### [Exercise instructions]
Reproduce the records below exactly, leaving out any pictures.

============

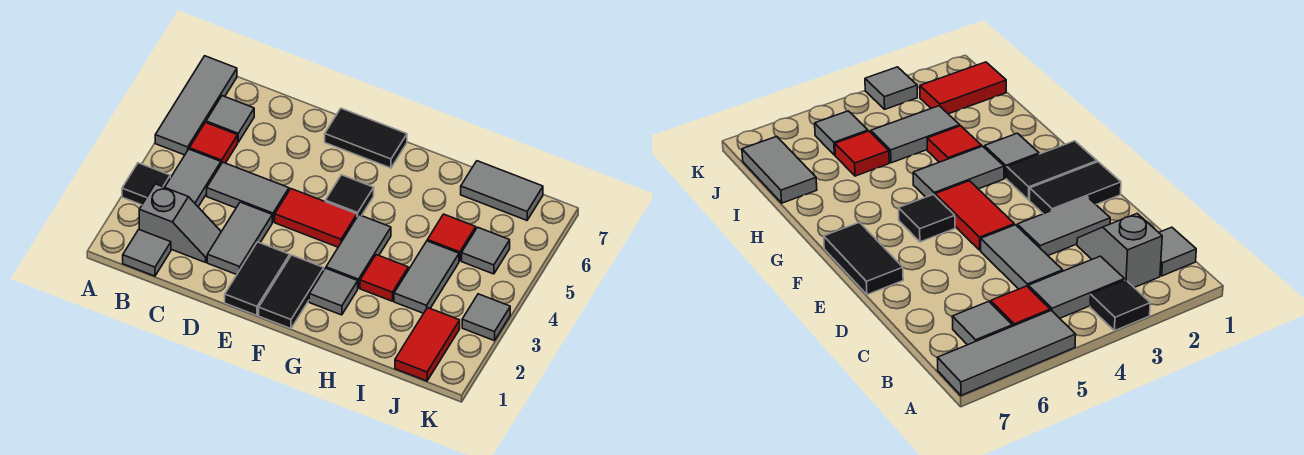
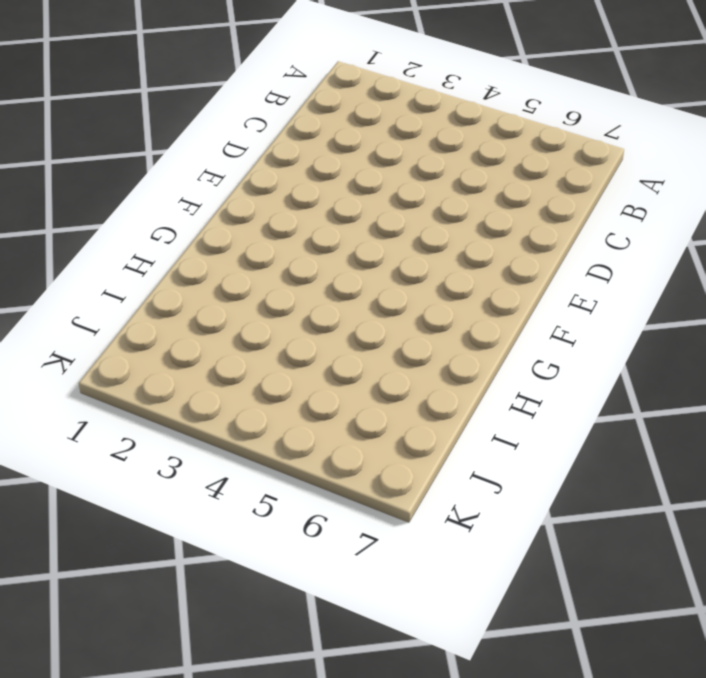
none -> black tile A3 level 1
none -> grey tile A5:A7 level 1
none -> grey tile B1 level 1

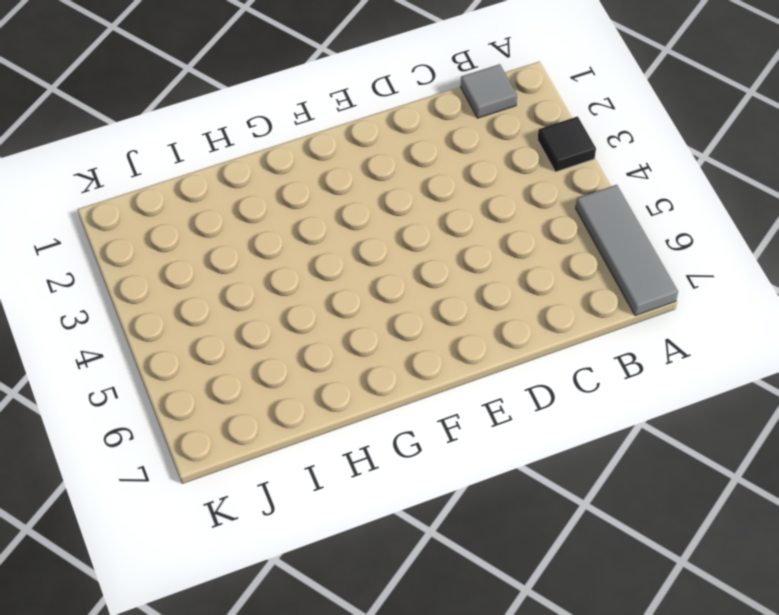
none -> grey slope B2:C2 level 1 top B
none -> grey tile B3:B4 level 1
none -> red tile B5 level 1

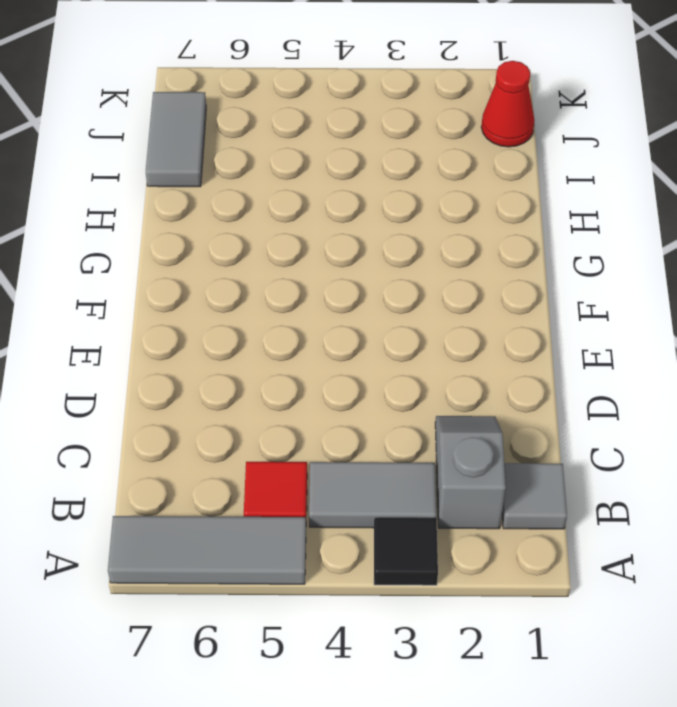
red cone J1 level 1 -> red tile J1:J2 level 1
none -> grey tile B6 level 1
none -> grey tile C4:D4 level 1
none -> grey tile D2:D3 level 1

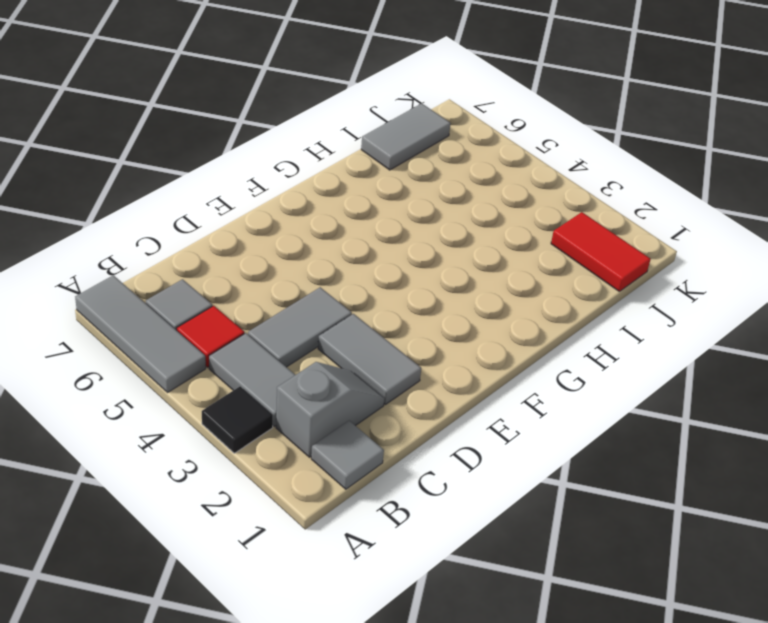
none -> black tile E1:E2 level 1
none -> red tile E4:F4 level 1
none -> black tile E7:F7 level 1

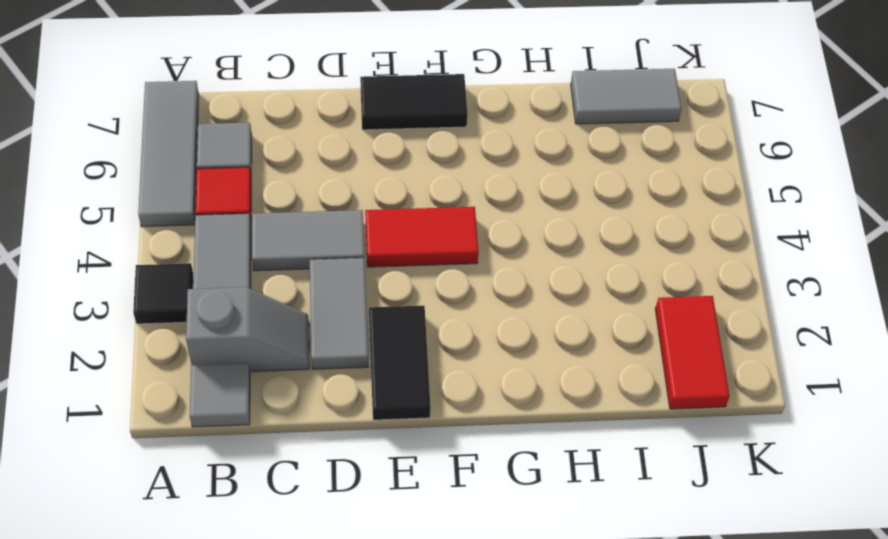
none -> black tile F1:F2 level 1
none -> black tile F5 level 1
none -> grey tile G2 level 1

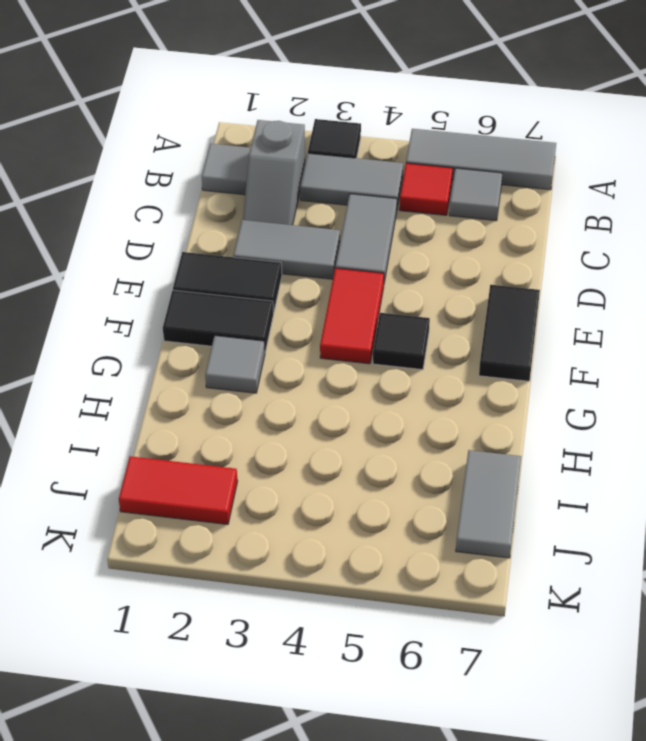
none -> grey tile G3:G4 level 1
none -> red tile H3 level 1
none -> grey tile I3:I4 level 1

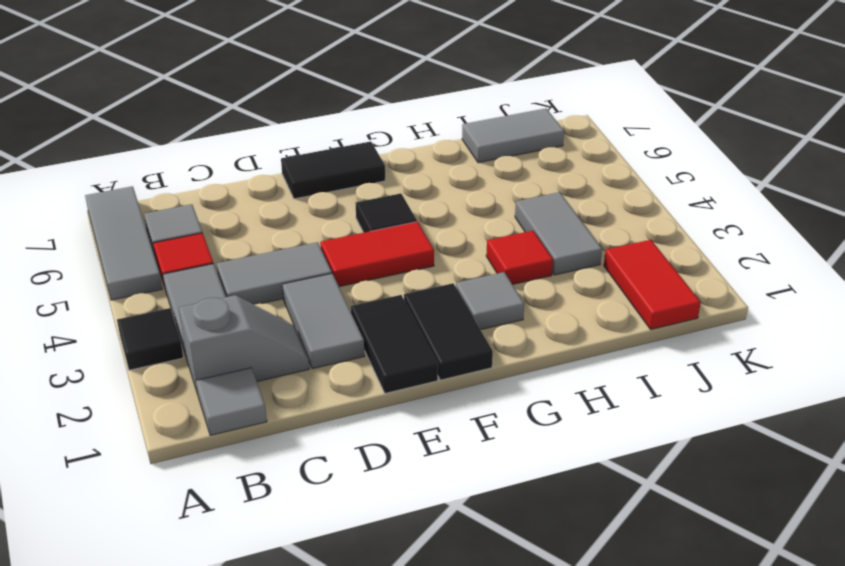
none -> grey tile G3:G4 level 1
none -> red tile I5 level 1
none -> grey tile J5 level 1

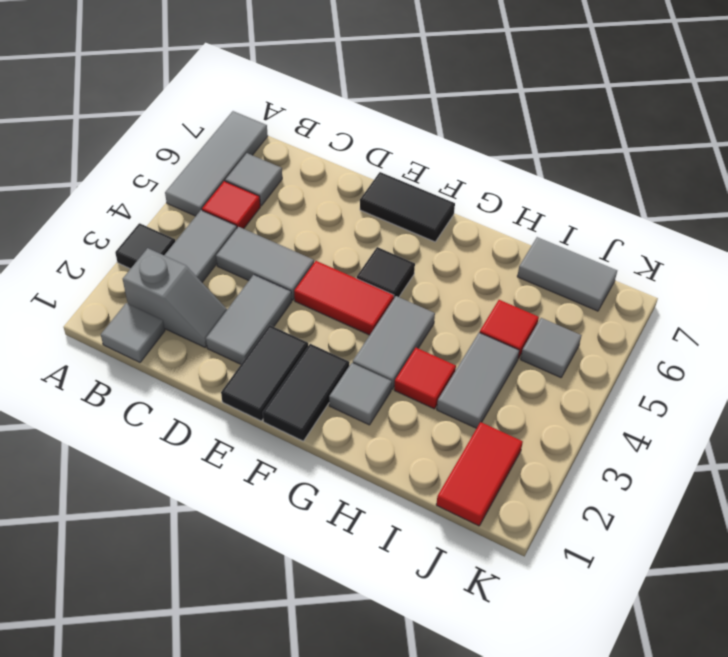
none -> grey tile K3 level 1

============

### [Output]
none -> black tile A3 level 1
none -> grey tile A5:A7 level 1
none -> grey tile B1 level 1

none -> grey slope B2:C2 level 1 top B
none -> grey tile B3:B4 level 1
none -> red tile B5 level 1

red cone J1 level 1 -> red tile J1:J2 level 1
none -> grey tile B6 level 1
none -> grey tile C4:D4 level 1
none -> grey tile D2:D3 level 1

none -> black tile E1:E2 level 1
none -> red tile E4:F4 level 1
none -> black tile E7:F7 level 1

none -> black tile F1:F2 level 1
none -> black tile F5 level 1
none -> grey tile G2 level 1

none -> grey tile G3:G4 level 1
none -> red tile H3 level 1
none -> grey tile I3:I4 level 1

none -> grey tile G3:G4 level 1
none -> red tile I5 level 1
none -> grey tile J5 level 1

none -> grey tile K3 level 1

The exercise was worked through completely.